**What is expected:**
Exactly the lines starting at the line containing "camera: 15 degrees right, 20 degrees up" and ending at the line containing "recoloured: haltère [violet]" are to be written out from the listing below, both included.

**Given entries:**
┌──

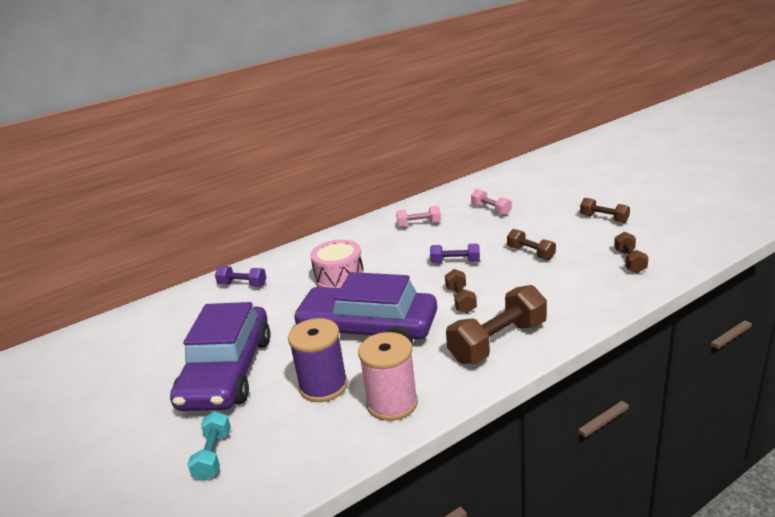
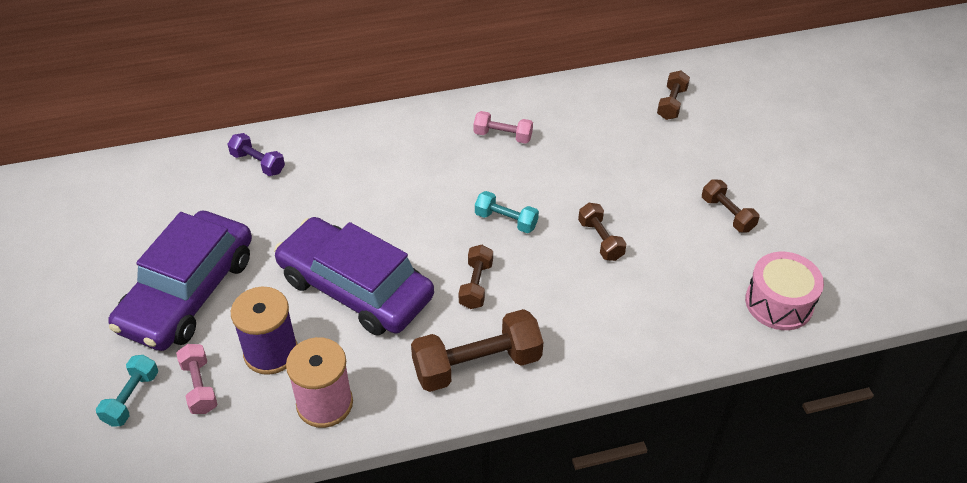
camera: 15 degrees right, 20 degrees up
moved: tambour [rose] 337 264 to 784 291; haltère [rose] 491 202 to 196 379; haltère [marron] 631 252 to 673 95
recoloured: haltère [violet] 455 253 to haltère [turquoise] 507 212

└──
┌──

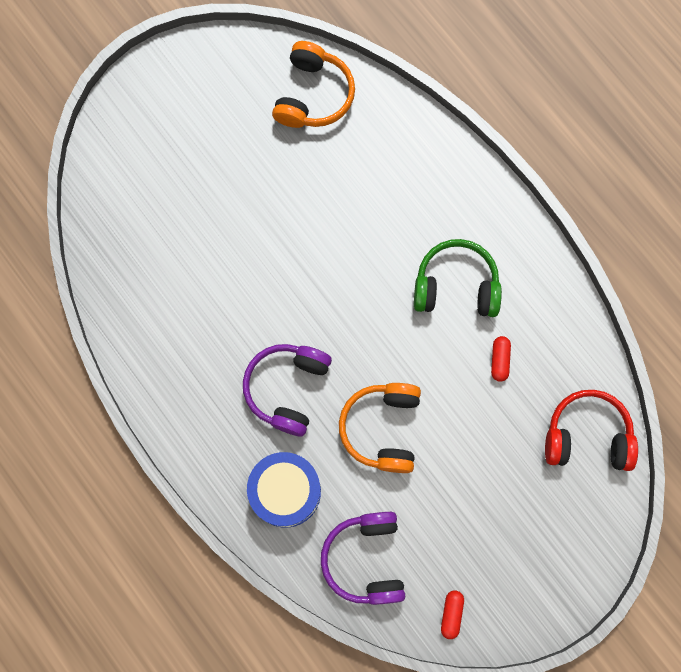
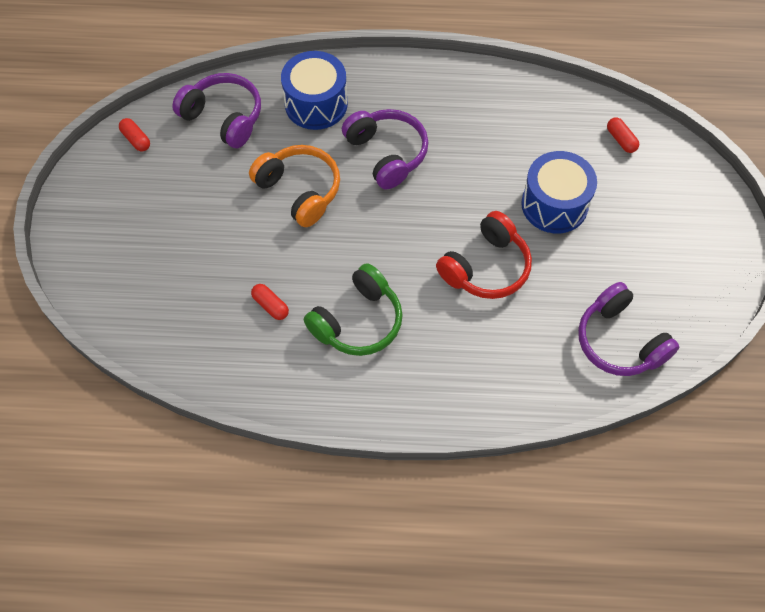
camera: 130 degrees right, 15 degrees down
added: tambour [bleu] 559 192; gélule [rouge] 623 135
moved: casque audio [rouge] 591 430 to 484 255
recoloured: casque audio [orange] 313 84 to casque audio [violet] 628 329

└──

**Answer area:**
camera: 15 degrees right, 20 degrees up
moved: tambour [rose] 337 264 to 784 291; haltère [rose] 491 202 to 196 379; haltère [marron] 631 252 to 673 95
recoloured: haltère [violet] 455 253 to haltère [turquoise] 507 212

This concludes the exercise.